_Directions_. From the listing below, restate word for word the lines from the line containing "cyan square: moved 8 px left" down through the line containing "brown circle: moved 1 px up". Exclude pictures.

╔══

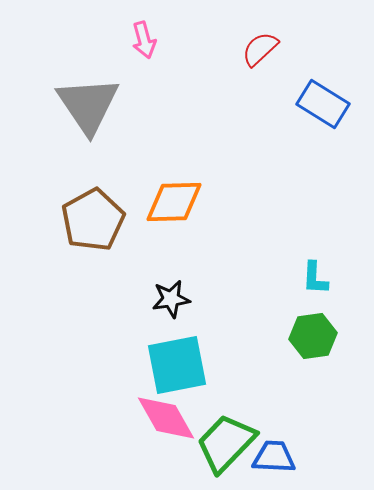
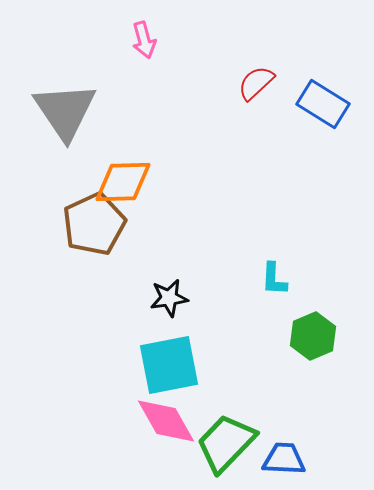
red semicircle: moved 4 px left, 34 px down
gray triangle: moved 23 px left, 6 px down
orange diamond: moved 51 px left, 20 px up
brown pentagon: moved 1 px right, 4 px down; rotated 4 degrees clockwise
cyan L-shape: moved 41 px left, 1 px down
black star: moved 2 px left, 1 px up
green hexagon: rotated 15 degrees counterclockwise
cyan square: moved 8 px left
pink diamond: moved 3 px down
blue trapezoid: moved 10 px right, 2 px down
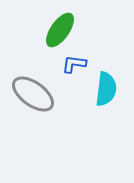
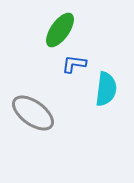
gray ellipse: moved 19 px down
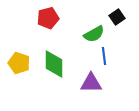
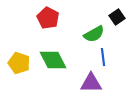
red pentagon: rotated 30 degrees counterclockwise
blue line: moved 1 px left, 1 px down
green diamond: moved 1 px left, 4 px up; rotated 28 degrees counterclockwise
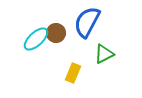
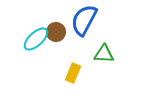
blue semicircle: moved 3 px left, 2 px up
brown circle: moved 1 px up
green triangle: rotated 30 degrees clockwise
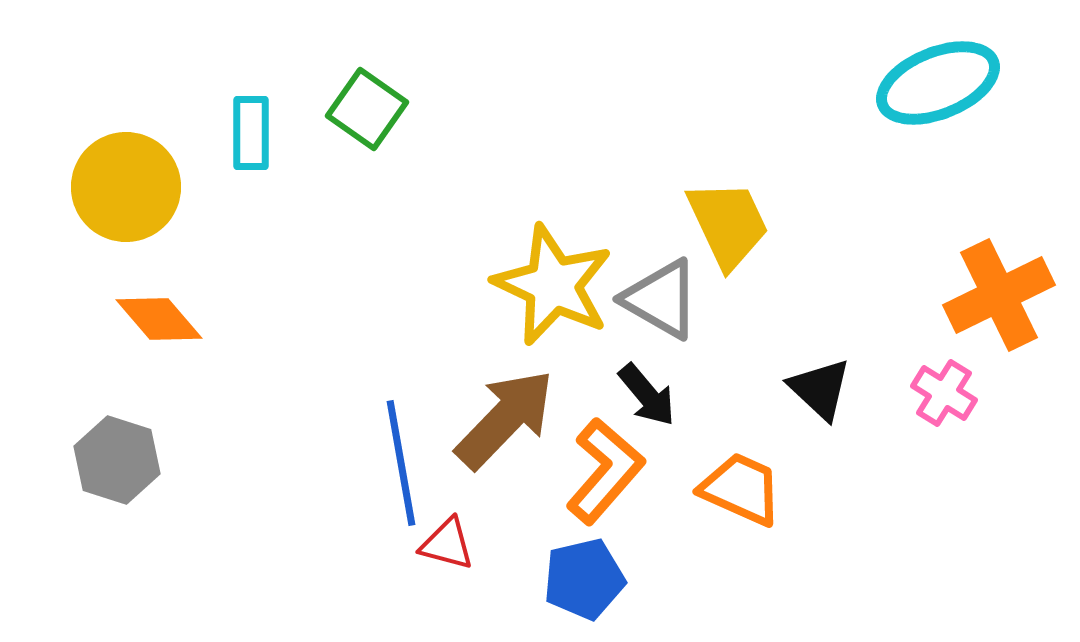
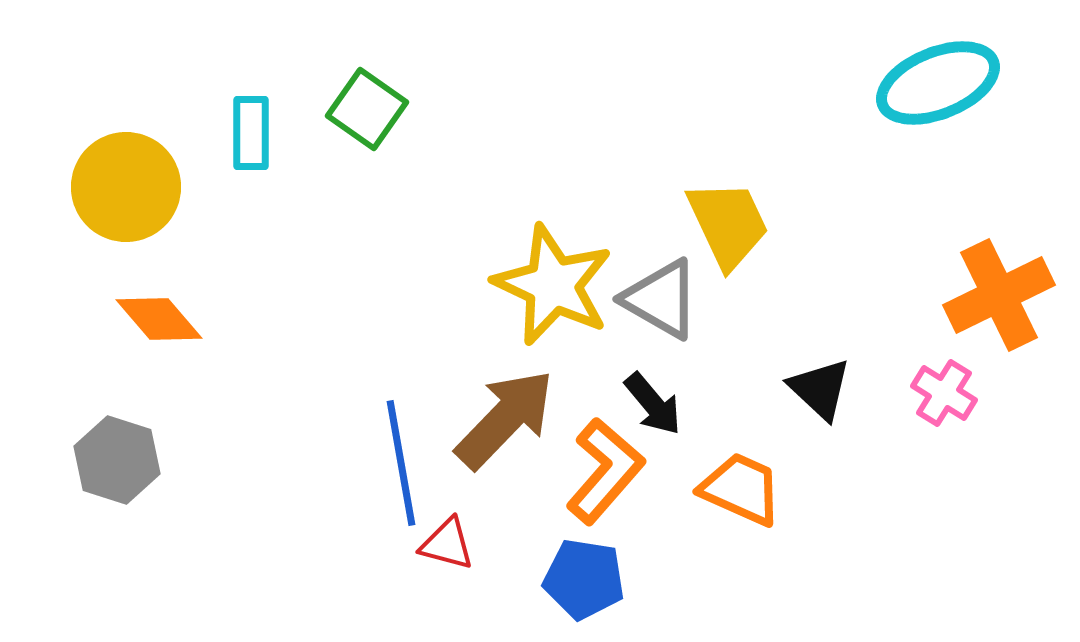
black arrow: moved 6 px right, 9 px down
blue pentagon: rotated 22 degrees clockwise
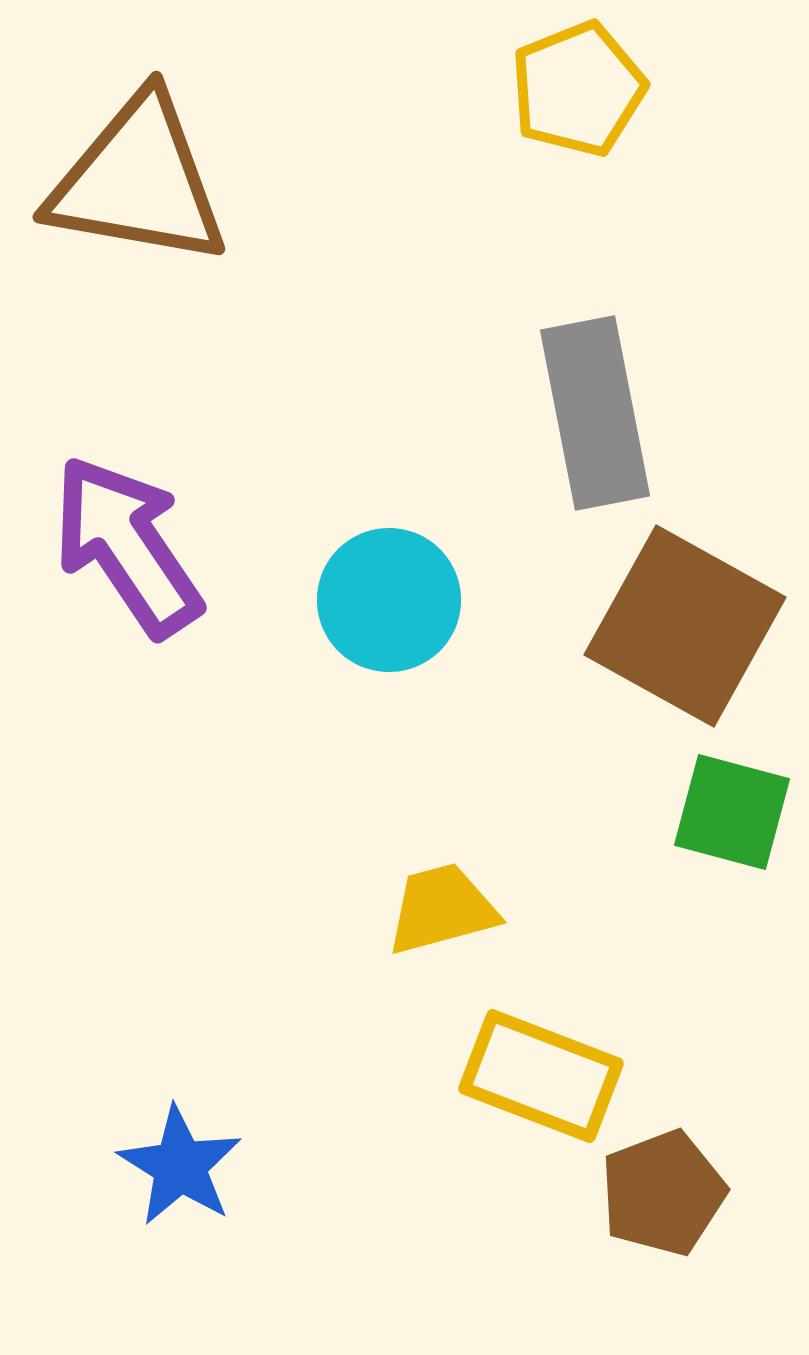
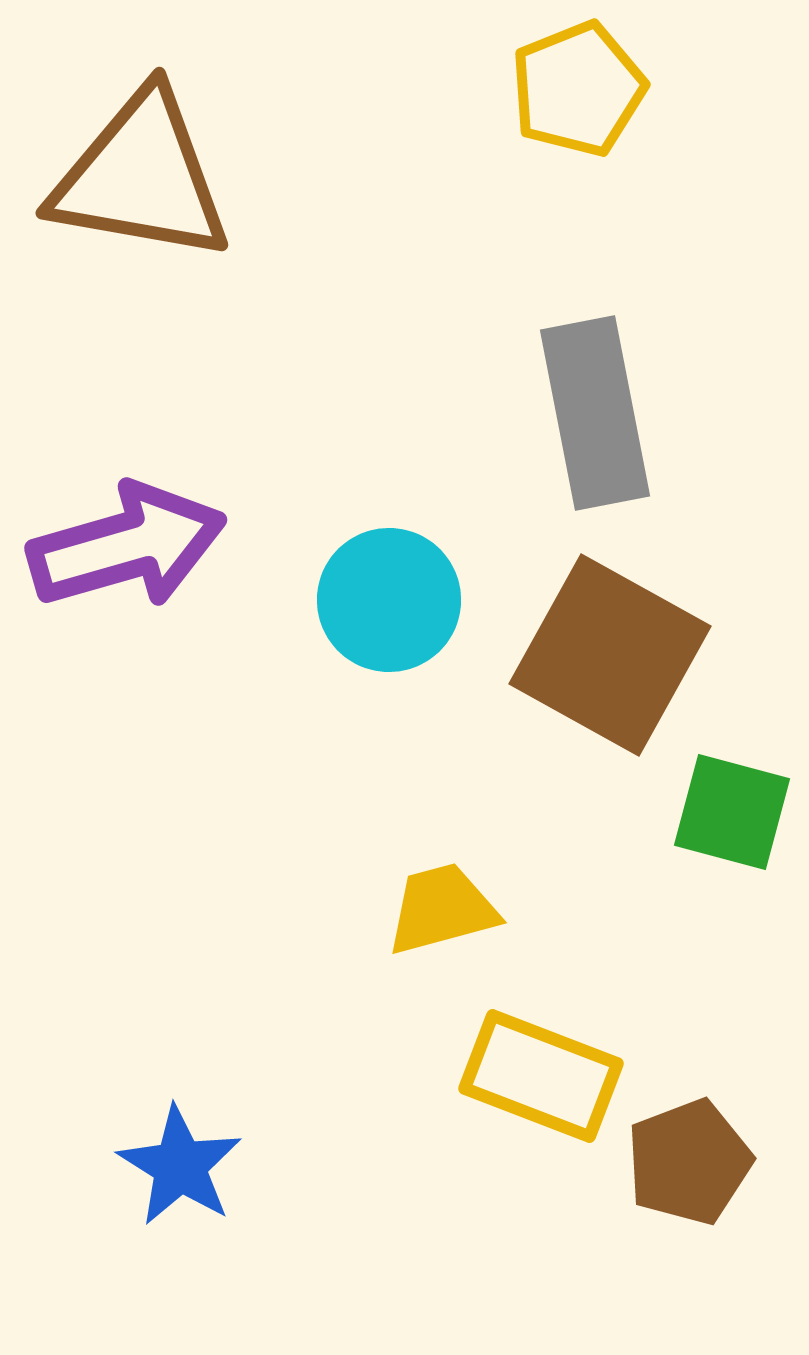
brown triangle: moved 3 px right, 4 px up
purple arrow: rotated 108 degrees clockwise
brown square: moved 75 px left, 29 px down
brown pentagon: moved 26 px right, 31 px up
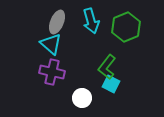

╚══

_Solution to the exercise_.
cyan square: moved 8 px left
pink diamond: moved 3 px down
blue trapezoid: moved 10 px right, 2 px down
gray ellipse: moved 19 px down
red pentagon: rotated 30 degrees counterclockwise
blue line: moved 1 px left, 1 px down
green diamond: moved 1 px left, 4 px up; rotated 28 degrees counterclockwise
blue semicircle: moved 3 px left, 2 px up
brown circle: moved 1 px up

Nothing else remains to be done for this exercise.